- **Brief**
Search the listing for the string "lime". Copy every line that has it.

- **Provided data**
+===+

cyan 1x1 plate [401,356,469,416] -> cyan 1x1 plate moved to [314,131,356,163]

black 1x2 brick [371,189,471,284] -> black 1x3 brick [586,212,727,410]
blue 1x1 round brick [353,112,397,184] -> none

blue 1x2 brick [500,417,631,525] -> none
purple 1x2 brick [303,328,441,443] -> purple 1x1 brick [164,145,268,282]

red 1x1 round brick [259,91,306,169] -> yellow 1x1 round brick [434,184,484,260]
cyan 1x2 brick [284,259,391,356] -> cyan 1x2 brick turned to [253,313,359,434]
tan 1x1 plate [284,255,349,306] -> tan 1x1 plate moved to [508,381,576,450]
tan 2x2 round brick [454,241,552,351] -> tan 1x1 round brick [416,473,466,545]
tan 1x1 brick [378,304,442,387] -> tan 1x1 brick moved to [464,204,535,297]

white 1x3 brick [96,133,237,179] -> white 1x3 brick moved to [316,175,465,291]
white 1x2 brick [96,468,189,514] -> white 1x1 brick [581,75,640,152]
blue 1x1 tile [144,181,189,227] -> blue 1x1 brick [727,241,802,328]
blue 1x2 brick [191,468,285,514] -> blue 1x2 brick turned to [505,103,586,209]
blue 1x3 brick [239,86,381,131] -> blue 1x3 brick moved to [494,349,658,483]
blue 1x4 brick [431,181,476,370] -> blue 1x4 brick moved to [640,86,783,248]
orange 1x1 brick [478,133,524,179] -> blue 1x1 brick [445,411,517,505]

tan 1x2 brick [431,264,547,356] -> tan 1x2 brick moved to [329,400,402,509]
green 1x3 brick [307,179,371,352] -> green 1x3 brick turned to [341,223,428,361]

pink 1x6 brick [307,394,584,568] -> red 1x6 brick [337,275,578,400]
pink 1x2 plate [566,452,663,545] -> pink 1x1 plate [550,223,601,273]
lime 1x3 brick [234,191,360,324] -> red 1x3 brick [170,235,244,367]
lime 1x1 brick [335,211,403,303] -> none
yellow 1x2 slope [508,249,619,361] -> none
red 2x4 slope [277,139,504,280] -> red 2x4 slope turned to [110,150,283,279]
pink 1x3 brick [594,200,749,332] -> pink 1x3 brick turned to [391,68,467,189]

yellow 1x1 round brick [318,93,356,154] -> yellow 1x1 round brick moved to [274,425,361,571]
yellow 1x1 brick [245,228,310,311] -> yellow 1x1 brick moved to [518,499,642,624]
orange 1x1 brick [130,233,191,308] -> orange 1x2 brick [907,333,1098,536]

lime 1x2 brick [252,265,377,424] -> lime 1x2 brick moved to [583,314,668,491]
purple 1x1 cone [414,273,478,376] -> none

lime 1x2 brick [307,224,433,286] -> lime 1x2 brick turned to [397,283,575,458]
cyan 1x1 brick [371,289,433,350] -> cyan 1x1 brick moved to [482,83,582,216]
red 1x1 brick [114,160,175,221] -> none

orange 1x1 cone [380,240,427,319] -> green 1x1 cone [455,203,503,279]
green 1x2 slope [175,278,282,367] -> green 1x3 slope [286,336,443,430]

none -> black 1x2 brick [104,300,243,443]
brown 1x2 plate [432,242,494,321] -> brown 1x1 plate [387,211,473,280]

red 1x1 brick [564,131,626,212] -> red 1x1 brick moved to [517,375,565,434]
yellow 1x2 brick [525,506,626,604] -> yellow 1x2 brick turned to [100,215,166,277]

+===+

- **Your response**
lime 1x3 brick [234,191,360,324] -> red 1x3 brick [170,235,244,367]
lime 1x1 brick [335,211,403,303] -> none
lime 1x2 brick [252,265,377,424] -> lime 1x2 brick moved to [583,314,668,491]
lime 1x2 brick [307,224,433,286] -> lime 1x2 brick turned to [397,283,575,458]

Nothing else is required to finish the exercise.